▶ [WHAT THE TASK REQUIRES]
Output nothing except the lines from the one containing "none -> lime plate H3 level 1" through the final line of the data, both included, typed exactly, minus the pictures.

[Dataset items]
___
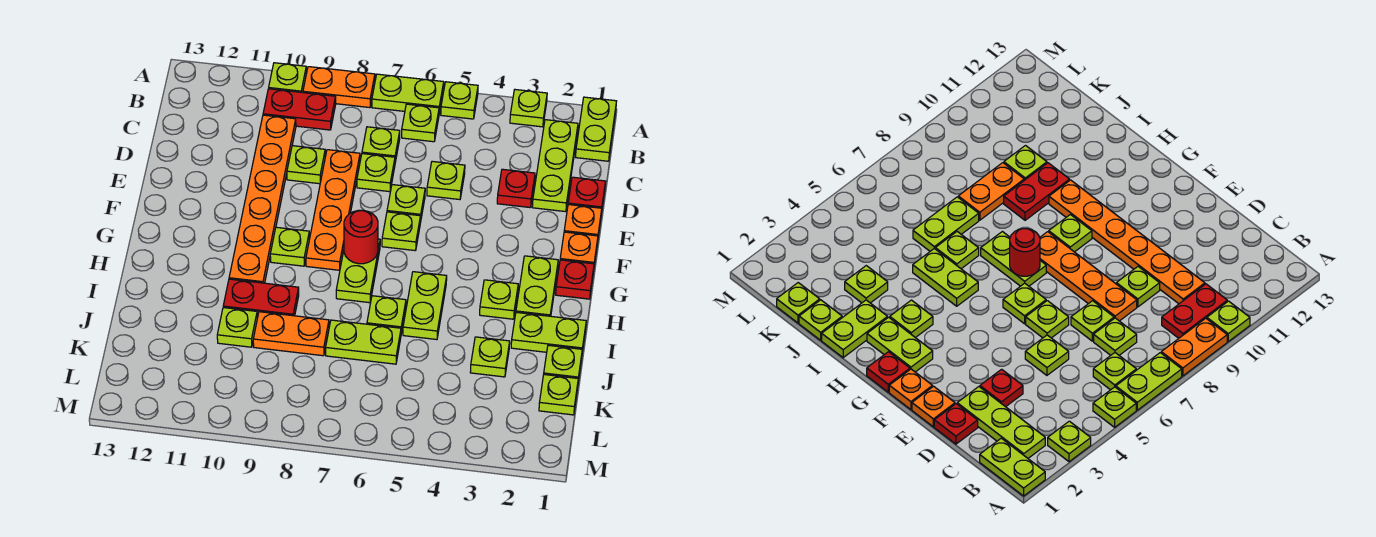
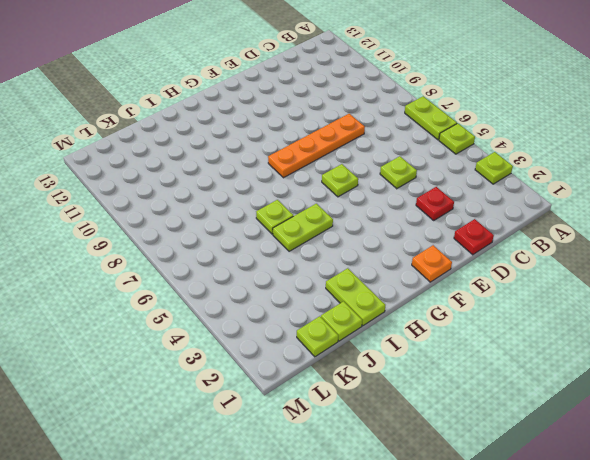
none -> lime plate A1:B1 level 1
none -> orange plate A8:A9 level 1
none -> lime plate A10 level 1
none -> lime plate B2:D2 level 1

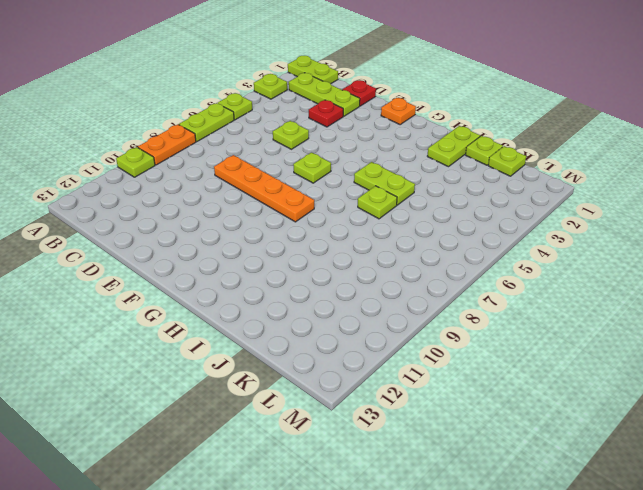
none -> lime plate B6 level 1
none -> red plate B9:B10 level 1
none -> lime plate C7 level 1
none -> orange plate C10:H10 level 1

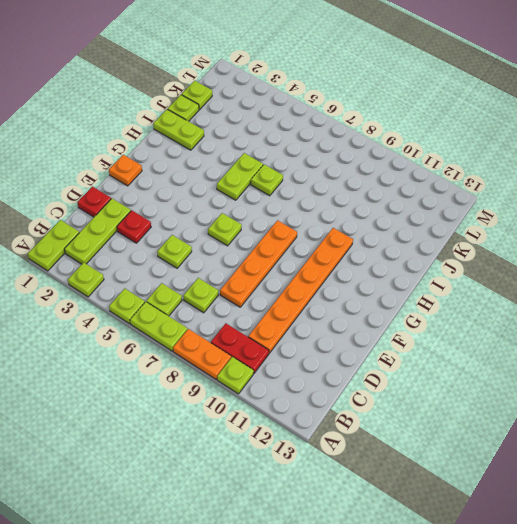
none -> lime plate D7 level 1
none -> lime plate D9 level 1
none -> orange plate E1 level 1
none -> lime plate E6 level 1

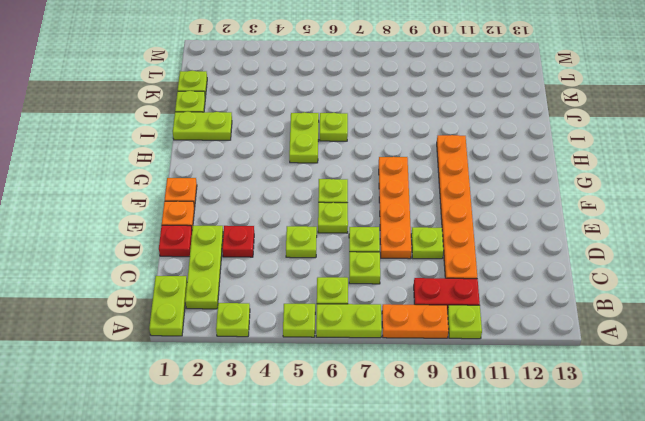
none -> red plate G1 level 1
none -> lime plate G2:H2 level 1
none -> lime plate G7:H7 level 1
none -> lime plate G9 level 1

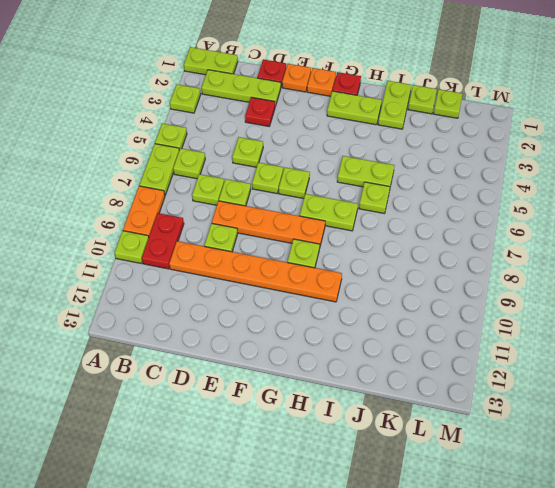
none -> lime plate H3 level 1
none -> red plate I9:I10 level 1
none -> lime plate J3 level 1
none -> lime plate J6:J7 level 1

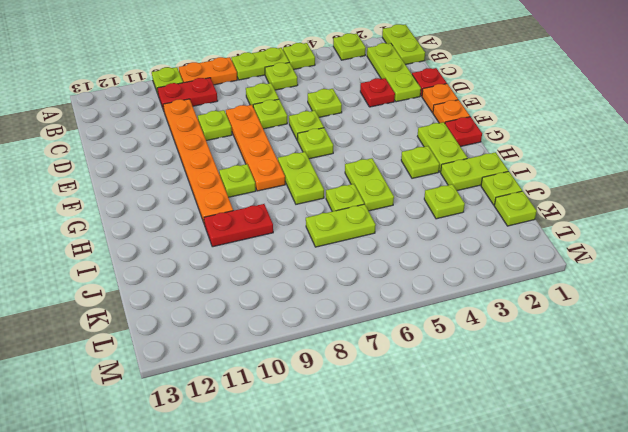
none -> orange plate J8:J9 level 1
none -> lime plate J10 level 1
none -> red round brick G7 level 2

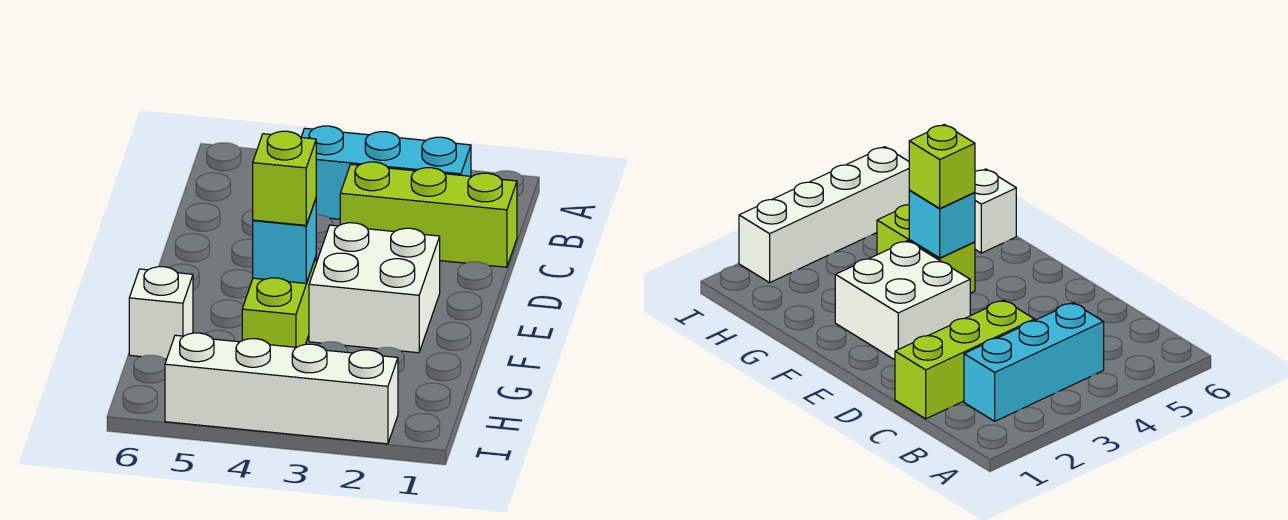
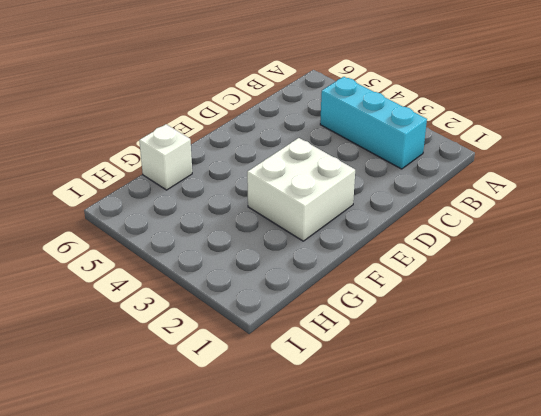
none -> lime brick C1:C3 level 1
none -> lime brick F4:G4 level 1

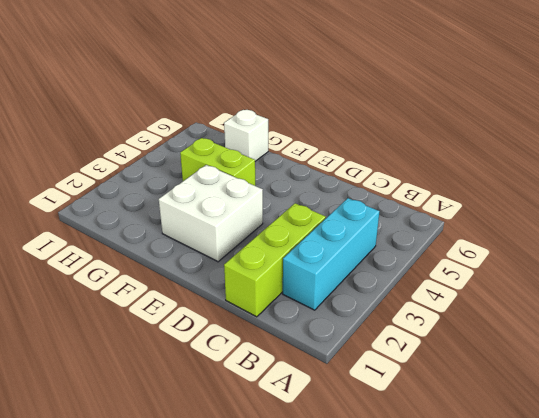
none -> white brick I2:I5 level 1
none -> cyan brick F4 level 2

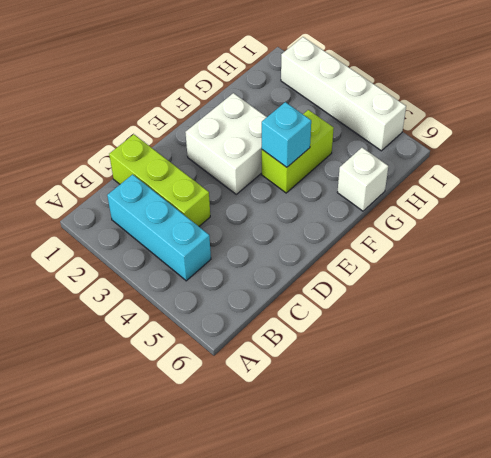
none -> lime brick F4 level 3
___
▶ [PROBLEM SOLUTION]
none -> lime plate H3 level 1
none -> red plate I9:I10 level 1
none -> lime plate J3 level 1
none -> lime plate J6:J7 level 1

none -> orange plate J8:J9 level 1
none -> lime plate J10 level 1
none -> red round brick G7 level 2

none -> lime brick C1:C3 level 1
none -> lime brick F4:G4 level 1

none -> white brick I2:I5 level 1
none -> cyan brick F4 level 2

none -> lime brick F4 level 3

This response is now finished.